Recorded data ▸
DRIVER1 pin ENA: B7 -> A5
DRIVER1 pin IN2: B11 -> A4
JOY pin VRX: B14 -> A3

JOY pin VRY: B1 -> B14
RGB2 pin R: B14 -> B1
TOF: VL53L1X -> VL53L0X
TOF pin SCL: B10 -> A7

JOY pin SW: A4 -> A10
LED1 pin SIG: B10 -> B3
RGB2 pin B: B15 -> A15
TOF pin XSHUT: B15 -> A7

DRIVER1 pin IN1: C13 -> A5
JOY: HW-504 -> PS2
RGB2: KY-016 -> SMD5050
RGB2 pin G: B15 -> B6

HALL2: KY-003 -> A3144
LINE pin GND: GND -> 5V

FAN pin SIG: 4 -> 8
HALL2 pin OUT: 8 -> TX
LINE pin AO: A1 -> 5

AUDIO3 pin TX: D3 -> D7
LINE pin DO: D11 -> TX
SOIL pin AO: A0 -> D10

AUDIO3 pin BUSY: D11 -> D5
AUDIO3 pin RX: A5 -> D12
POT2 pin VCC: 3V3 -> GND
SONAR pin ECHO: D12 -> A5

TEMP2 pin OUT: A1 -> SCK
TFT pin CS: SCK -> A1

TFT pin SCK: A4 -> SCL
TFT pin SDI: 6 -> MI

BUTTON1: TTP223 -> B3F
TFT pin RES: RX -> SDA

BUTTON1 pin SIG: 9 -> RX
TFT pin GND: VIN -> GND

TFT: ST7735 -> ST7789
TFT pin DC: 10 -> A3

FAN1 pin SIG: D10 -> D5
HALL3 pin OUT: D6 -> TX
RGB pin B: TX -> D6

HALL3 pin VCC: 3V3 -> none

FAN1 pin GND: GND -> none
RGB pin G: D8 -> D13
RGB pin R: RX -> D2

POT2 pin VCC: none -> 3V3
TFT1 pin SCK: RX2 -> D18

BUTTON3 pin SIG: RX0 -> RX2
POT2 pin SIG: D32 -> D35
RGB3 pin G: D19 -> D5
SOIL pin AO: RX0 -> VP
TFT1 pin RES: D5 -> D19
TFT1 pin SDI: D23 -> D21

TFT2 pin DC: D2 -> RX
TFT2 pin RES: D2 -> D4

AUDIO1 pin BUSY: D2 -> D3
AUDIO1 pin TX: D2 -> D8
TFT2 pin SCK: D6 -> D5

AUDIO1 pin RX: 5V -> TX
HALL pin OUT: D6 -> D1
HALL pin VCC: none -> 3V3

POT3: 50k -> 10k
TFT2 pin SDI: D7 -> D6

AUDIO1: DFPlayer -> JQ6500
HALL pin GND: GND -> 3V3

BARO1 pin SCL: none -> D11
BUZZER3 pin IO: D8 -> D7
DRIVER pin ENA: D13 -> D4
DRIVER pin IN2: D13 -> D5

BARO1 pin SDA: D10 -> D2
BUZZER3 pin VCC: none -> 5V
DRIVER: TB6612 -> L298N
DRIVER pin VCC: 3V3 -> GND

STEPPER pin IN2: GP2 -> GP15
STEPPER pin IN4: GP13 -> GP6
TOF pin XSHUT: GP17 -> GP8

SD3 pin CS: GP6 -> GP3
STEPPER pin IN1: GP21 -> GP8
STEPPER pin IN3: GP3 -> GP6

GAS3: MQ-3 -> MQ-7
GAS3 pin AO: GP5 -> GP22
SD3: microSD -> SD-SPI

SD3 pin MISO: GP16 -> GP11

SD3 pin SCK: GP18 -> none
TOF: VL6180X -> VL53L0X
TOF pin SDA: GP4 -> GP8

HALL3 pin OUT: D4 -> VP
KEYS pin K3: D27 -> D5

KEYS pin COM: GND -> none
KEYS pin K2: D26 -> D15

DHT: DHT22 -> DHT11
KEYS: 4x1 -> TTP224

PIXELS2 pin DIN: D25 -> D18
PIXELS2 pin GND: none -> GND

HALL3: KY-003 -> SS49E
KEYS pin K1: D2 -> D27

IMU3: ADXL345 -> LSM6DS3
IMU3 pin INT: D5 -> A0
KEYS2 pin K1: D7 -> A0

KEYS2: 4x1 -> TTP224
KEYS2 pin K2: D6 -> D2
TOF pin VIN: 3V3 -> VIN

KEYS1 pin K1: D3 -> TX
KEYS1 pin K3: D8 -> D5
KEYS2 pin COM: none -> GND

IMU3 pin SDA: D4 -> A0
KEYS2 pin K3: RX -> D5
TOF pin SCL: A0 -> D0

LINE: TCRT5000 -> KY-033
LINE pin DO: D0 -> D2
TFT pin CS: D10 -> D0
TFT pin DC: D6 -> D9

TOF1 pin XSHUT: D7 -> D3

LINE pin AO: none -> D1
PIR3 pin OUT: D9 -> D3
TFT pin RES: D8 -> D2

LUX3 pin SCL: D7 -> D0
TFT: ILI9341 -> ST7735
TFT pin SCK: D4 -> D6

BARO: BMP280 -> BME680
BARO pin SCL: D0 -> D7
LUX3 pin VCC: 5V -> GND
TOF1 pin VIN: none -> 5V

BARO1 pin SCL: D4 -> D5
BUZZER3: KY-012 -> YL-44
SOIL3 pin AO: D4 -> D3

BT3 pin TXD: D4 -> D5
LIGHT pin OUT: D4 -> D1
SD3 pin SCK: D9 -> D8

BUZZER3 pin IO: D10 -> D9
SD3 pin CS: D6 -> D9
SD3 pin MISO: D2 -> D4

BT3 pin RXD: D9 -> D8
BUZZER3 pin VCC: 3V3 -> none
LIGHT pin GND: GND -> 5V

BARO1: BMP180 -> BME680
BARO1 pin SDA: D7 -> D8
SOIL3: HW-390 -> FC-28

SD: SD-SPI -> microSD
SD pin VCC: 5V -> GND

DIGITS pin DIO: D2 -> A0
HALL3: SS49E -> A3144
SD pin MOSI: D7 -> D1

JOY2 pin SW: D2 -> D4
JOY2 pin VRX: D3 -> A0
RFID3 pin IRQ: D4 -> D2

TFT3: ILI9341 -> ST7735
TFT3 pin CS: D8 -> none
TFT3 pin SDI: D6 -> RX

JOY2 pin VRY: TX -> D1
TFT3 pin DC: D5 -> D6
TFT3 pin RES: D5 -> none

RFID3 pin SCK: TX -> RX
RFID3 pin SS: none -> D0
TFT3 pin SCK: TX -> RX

What is needed ▸ Copy out each line of the data that holds the string "XSHUT".

Answer to the problem ▸
TOF pin XSHUT: B15 -> A7
TOF pin XSHUT: GP17 -> GP8
TOF1 pin XSHUT: D7 -> D3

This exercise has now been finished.